TASK DIRECTIONS >> Go through the entries one line at a time, and gather every line that has the word "purple".

[Records from a data source]
/---

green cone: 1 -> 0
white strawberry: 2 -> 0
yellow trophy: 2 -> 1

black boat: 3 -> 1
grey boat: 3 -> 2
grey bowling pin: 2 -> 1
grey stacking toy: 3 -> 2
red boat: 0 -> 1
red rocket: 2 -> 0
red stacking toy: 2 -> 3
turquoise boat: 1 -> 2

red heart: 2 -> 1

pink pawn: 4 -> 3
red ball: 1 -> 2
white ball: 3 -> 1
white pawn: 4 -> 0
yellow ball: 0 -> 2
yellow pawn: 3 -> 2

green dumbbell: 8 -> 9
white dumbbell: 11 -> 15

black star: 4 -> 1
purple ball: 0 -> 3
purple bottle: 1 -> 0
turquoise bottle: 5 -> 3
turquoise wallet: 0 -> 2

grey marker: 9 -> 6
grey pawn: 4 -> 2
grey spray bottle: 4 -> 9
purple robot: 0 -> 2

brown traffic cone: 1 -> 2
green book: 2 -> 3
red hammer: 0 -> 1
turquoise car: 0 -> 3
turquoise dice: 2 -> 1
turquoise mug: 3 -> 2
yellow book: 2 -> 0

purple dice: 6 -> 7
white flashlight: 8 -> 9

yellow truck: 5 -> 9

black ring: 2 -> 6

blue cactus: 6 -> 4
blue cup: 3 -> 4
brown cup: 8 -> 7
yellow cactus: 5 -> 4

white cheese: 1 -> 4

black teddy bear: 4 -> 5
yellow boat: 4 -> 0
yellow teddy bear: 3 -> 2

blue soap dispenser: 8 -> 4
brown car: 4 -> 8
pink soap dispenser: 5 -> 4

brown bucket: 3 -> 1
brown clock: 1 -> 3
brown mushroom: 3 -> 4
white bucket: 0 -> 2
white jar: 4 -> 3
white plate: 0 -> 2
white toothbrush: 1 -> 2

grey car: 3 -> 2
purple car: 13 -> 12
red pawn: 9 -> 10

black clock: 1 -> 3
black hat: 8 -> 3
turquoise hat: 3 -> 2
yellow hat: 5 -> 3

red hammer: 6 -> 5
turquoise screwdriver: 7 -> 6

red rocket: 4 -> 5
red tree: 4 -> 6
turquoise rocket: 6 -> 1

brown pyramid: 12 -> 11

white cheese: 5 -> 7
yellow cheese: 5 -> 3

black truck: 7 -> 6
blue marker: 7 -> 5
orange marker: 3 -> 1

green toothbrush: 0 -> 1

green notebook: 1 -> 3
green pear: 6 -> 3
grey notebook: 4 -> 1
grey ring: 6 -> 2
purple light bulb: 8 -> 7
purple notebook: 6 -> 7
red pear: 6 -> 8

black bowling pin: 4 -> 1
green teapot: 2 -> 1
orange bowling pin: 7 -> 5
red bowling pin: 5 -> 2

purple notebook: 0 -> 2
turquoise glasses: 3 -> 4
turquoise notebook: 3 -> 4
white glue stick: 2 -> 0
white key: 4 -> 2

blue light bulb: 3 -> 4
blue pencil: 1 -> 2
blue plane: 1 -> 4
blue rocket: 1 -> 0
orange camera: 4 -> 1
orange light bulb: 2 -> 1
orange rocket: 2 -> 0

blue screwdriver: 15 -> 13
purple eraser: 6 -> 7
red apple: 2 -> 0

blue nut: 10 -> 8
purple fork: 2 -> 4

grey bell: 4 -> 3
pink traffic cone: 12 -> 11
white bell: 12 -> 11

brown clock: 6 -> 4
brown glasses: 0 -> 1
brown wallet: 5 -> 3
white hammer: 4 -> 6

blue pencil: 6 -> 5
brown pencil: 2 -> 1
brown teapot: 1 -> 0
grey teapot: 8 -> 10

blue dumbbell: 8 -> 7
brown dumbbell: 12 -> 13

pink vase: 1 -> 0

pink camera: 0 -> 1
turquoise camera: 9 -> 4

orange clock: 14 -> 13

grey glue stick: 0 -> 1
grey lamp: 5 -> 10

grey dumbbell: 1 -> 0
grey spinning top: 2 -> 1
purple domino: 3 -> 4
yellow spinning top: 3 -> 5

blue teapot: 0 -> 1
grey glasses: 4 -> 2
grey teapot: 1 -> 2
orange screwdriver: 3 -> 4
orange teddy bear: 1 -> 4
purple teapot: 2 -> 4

\---

COMPLETED TASK >>
purple ball: 0 -> 3
purple bottle: 1 -> 0
purple robot: 0 -> 2
purple dice: 6 -> 7
purple car: 13 -> 12
purple light bulb: 8 -> 7
purple notebook: 6 -> 7
purple notebook: 0 -> 2
purple eraser: 6 -> 7
purple fork: 2 -> 4
purple domino: 3 -> 4
purple teapot: 2 -> 4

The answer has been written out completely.